### Task input
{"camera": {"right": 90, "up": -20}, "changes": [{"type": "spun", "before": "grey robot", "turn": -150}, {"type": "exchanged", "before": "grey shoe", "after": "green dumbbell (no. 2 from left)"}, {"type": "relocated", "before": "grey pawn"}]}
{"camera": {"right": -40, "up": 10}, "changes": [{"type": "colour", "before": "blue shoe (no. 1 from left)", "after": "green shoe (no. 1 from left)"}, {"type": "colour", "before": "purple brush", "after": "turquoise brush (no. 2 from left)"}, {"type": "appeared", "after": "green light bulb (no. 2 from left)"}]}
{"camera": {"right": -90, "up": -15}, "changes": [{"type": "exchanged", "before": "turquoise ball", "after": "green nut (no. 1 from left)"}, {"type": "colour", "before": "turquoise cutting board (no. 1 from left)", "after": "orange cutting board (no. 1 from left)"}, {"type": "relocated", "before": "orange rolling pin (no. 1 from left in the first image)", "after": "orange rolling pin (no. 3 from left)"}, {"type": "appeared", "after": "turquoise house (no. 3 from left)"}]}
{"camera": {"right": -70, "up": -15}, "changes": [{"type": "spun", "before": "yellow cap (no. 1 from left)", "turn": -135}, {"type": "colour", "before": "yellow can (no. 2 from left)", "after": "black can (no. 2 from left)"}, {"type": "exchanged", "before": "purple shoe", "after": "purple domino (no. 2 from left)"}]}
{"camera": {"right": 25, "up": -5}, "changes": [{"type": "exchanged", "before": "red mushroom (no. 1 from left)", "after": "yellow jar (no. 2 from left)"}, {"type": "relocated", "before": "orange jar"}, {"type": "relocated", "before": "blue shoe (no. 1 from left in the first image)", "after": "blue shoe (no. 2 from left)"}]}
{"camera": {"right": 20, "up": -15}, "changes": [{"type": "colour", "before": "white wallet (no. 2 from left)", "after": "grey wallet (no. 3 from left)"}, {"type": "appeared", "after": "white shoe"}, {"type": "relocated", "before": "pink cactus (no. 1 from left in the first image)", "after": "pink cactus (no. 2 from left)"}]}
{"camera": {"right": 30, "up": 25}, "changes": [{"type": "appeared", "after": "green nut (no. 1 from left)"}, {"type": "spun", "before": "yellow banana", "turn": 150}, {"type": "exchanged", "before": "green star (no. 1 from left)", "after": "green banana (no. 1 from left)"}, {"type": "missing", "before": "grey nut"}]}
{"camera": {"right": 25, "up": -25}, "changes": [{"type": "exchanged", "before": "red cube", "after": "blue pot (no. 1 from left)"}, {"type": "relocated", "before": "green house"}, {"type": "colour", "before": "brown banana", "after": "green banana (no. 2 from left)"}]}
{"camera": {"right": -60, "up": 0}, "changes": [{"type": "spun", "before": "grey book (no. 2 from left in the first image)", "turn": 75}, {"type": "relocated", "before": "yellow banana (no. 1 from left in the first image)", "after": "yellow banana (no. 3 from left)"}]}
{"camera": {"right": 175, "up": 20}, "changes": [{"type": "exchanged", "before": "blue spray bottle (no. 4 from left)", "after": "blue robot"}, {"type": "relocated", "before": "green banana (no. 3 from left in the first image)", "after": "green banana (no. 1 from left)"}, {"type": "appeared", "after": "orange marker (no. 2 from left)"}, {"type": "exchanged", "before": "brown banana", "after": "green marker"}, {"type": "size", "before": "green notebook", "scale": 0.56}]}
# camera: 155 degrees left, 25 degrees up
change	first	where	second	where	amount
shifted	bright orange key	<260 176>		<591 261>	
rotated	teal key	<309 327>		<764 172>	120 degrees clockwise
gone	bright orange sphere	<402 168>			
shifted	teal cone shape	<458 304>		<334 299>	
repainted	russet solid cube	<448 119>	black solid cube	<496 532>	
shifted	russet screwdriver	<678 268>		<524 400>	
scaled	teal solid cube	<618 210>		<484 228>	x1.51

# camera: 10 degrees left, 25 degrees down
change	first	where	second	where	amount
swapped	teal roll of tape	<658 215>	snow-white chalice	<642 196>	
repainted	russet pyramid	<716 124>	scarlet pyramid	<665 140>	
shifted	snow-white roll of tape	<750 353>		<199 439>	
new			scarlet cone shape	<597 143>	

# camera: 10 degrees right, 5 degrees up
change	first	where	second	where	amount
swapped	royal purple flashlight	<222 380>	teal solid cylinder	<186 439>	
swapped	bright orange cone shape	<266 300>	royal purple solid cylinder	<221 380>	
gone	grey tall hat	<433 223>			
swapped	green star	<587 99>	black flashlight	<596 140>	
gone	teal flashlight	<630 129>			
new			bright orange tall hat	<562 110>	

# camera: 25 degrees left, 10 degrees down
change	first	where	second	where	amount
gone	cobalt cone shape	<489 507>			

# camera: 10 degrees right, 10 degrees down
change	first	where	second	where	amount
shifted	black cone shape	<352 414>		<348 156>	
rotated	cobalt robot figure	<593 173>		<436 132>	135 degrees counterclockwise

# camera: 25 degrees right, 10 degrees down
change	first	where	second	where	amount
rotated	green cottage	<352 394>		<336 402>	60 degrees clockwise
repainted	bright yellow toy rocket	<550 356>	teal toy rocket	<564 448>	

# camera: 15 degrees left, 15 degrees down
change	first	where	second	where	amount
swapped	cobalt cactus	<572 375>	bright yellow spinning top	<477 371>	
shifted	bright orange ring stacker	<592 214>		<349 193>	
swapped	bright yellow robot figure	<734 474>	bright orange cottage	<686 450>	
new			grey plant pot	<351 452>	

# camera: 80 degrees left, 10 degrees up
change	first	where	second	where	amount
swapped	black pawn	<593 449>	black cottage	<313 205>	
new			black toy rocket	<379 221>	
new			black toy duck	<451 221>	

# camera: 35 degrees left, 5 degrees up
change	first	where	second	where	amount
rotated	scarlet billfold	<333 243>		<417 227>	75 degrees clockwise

### Prompt
All of the entries need to be reproduced exactly; please write them out.

### Written answer
{"camera": {"right": 90, "up": -20}, "changes": [{"type": "spun", "before": "grey robot", "turn": -150}, {"type": "exchanged", "before": "grey shoe", "after": "green dumbbell (no. 2 from left)"}, {"type": "relocated", "before": "grey pawn"}]}
{"camera": {"right": -40, "up": 10}, "changes": [{"type": "colour", "before": "blue shoe (no. 1 from left)", "after": "green shoe (no. 1 from left)"}, {"type": "colour", "before": "purple brush", "after": "turquoise brush (no. 2 from left)"}, {"type": "appeared", "after": "green light bulb (no. 2 from left)"}]}
{"camera": {"right": -90, "up": -15}, "changes": [{"type": "exchanged", "before": "turquoise ball", "after": "green nut (no. 1 from left)"}, {"type": "colour", "before": "turquoise cutting board (no. 1 from left)", "after": "orange cutting board (no. 1 from left)"}, {"type": "relocated", "before": "orange rolling pin (no. 1 from left in the first image)", "after": "orange rolling pin (no. 3 from left)"}, {"type": "appeared", "after": "turquoise house (no. 3 from left)"}]}
{"camera": {"right": -70, "up": -15}, "changes": [{"type": "spun", "before": "yellow cap (no. 1 from left)", "turn": -135}, {"type": "colour", "before": "yellow can (no. 2 from left)", "after": "black can (no. 2 from left)"}, {"type": "exchanged", "before": "purple shoe", "after": "purple domino (no. 2 from left)"}]}
{"camera": {"right": 25, "up": -5}, "changes": [{"type": "exchanged", "before": "red mushroom (no. 1 from left)", "after": "yellow jar (no. 2 from left)"}, {"type": "relocated", "before": "orange jar"}, {"type": "relocated", "before": "blue shoe (no. 1 from left in the first image)", "after": "blue shoe (no. 2 from left)"}]}
{"camera": {"right": 20, "up": -15}, "changes": [{"type": "colour", "before": "white wallet (no. 2 from left)", "after": "grey wallet (no. 3 from left)"}, {"type": "appeared", "after": "white shoe"}, {"type": "relocated", "before": "pink cactus (no. 1 from left in the first image)", "after": "pink cactus (no. 2 from left)"}]}
{"camera": {"right": 30, "up": 25}, "changes": [{"type": "appeared", "after": "green nut (no. 1 from left)"}, {"type": "spun", "before": "yellow banana", "turn": 150}, {"type": "exchanged", "before": "green star (no. 1 from left)", "after": "green banana (no. 1 from left)"}, {"type": "missing", "before": "grey nut"}]}
{"camera": {"right": 25, "up": -25}, "changes": [{"type": "exchanged", "before": "red cube", "after": "blue pot (no. 1 from left)"}, {"type": "relocated", "before": "green house"}, {"type": "colour", "before": "brown banana", "after": "green banana (no. 2 from left)"}]}
{"camera": {"right": -60, "up": 0}, "changes": [{"type": "spun", "before": "grey book (no. 2 from left in the first image)", "turn": 75}, {"type": "relocated", "before": "yellow banana (no. 1 from left in the first image)", "after": "yellow banana (no. 3 from left)"}]}
{"camera": {"right": 175, "up": 20}, "changes": [{"type": "exchanged", "before": "blue spray bottle (no. 4 from left)", "after": "blue robot"}, {"type": "relocated", "before": "green banana (no. 3 from left in the first image)", "after": "green banana (no. 1 from left)"}, {"type": "appeared", "after": "orange marker (no. 2 from left)"}, {"type": "exchanged", "before": "brown banana", "after": "green marker"}, {"type": "size", "before": "green notebook", "scale": 0.56}]}
# camera: 155 degrees left, 25 degrees up
change	first	where	second	where	amount
shifted	bright orange key	<260 176>		<591 261>	
rotated	teal key	<309 327>		<764 172>	120 degrees clockwise
gone	bright orange sphere	<402 168>			
shifted	teal cone shape	<458 304>		<334 299>	
repainted	russet solid cube	<448 119>	black solid cube	<496 532>	
shifted	russet screwdriver	<678 268>		<524 400>	
scaled	teal solid cube	<618 210>		<484 228>	x1.51

# camera: 10 degrees left, 25 degrees down
change	first	where	second	where	amount
swapped	teal roll of tape	<658 215>	snow-white chalice	<642 196>	
repainted	russet pyramid	<716 124>	scarlet pyramid	<665 140>	
shifted	snow-white roll of tape	<750 353>		<199 439>	
new			scarlet cone shape	<597 143>	

# camera: 10 degrees right, 5 degrees up
change	first	where	second	where	amount
swapped	royal purple flashlight	<222 380>	teal solid cylinder	<186 439>	
swapped	bright orange cone shape	<266 300>	royal purple solid cylinder	<221 380>	
gone	grey tall hat	<433 223>			
swapped	green star	<587 99>	black flashlight	<596 140>	
gone	teal flashlight	<630 129>			
new			bright orange tall hat	<562 110>	

# camera: 25 degrees left, 10 degrees down
change	first	where	second	where	amount
gone	cobalt cone shape	<489 507>			

# camera: 10 degrees right, 10 degrees down
change	first	where	second	where	amount
shifted	black cone shape	<352 414>		<348 156>	
rotated	cobalt robot figure	<593 173>		<436 132>	135 degrees counterclockwise

# camera: 25 degrees right, 10 degrees down
change	first	where	second	where	amount
rotated	green cottage	<352 394>		<336 402>	60 degrees clockwise
repainted	bright yellow toy rocket	<550 356>	teal toy rocket	<564 448>	

# camera: 15 degrees left, 15 degrees down
change	first	where	second	where	amount
swapped	cobalt cactus	<572 375>	bright yellow spinning top	<477 371>	
shifted	bright orange ring stacker	<592 214>		<349 193>	
swapped	bright yellow robot figure	<734 474>	bright orange cottage	<686 450>	
new			grey plant pot	<351 452>	

# camera: 80 degrees left, 10 degrees up
change	first	where	second	where	amount
swapped	black pawn	<593 449>	black cottage	<313 205>	
new			black toy rocket	<379 221>	
new			black toy duck	<451 221>	

# camera: 35 degrees left, 5 degrees up
change	first	where	second	where	amount
rotated	scarlet billfold	<333 243>		<417 227>	75 degrees clockwise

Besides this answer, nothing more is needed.